» Problem
From the data below, copy each line that includes the word "moved".

◆ ◆ ◆ ◆ ◆ ◆ ◆

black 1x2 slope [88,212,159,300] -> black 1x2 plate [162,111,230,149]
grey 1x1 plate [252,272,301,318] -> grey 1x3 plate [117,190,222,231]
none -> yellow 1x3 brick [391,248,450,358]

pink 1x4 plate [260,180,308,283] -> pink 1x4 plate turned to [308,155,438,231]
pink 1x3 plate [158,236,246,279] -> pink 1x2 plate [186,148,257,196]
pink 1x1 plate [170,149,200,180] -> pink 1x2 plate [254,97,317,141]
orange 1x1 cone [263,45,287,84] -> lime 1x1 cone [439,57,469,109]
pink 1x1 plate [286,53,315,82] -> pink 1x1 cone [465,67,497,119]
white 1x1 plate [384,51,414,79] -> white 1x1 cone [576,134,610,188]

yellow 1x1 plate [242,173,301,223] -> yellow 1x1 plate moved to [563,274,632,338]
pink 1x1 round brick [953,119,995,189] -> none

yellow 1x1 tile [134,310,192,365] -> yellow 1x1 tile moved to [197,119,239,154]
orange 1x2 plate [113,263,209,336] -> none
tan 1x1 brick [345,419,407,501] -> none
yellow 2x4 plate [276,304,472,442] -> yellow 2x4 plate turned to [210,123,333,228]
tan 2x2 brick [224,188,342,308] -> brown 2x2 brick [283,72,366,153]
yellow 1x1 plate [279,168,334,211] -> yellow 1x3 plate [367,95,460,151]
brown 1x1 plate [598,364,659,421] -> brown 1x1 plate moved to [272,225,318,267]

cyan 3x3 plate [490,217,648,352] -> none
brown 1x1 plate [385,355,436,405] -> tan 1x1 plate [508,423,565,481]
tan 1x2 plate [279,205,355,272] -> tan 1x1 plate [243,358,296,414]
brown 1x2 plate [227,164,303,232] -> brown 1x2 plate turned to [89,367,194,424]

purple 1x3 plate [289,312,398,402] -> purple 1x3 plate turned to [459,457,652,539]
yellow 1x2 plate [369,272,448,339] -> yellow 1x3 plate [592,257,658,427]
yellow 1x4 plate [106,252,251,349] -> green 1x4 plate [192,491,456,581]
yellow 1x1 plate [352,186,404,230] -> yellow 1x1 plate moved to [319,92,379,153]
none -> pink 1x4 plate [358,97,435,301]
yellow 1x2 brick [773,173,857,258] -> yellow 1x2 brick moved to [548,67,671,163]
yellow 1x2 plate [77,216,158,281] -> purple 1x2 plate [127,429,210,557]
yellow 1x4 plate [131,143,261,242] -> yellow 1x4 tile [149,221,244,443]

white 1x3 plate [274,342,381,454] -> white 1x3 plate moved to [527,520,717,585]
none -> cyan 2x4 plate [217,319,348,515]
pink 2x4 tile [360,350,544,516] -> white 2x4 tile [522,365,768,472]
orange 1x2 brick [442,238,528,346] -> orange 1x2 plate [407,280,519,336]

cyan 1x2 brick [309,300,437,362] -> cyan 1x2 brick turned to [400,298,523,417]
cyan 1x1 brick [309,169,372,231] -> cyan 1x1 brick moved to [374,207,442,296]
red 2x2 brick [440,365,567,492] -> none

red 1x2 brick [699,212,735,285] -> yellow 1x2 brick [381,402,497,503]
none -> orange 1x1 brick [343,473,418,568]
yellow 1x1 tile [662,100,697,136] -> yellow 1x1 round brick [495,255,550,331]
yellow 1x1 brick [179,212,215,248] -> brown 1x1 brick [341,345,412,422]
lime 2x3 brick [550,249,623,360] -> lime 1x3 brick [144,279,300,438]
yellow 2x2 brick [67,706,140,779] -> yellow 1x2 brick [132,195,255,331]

◆ ◆ ◆ ◆ ◆ ◆ ◆

» Reply to the exercise
yellow 1x1 plate [242,173,301,223] -> yellow 1x1 plate moved to [563,274,632,338]
yellow 1x1 tile [134,310,192,365] -> yellow 1x1 tile moved to [197,119,239,154]
brown 1x1 plate [598,364,659,421] -> brown 1x1 plate moved to [272,225,318,267]
yellow 1x1 plate [352,186,404,230] -> yellow 1x1 plate moved to [319,92,379,153]
yellow 1x2 brick [773,173,857,258] -> yellow 1x2 brick moved to [548,67,671,163]
white 1x3 plate [274,342,381,454] -> white 1x3 plate moved to [527,520,717,585]
cyan 1x1 brick [309,169,372,231] -> cyan 1x1 brick moved to [374,207,442,296]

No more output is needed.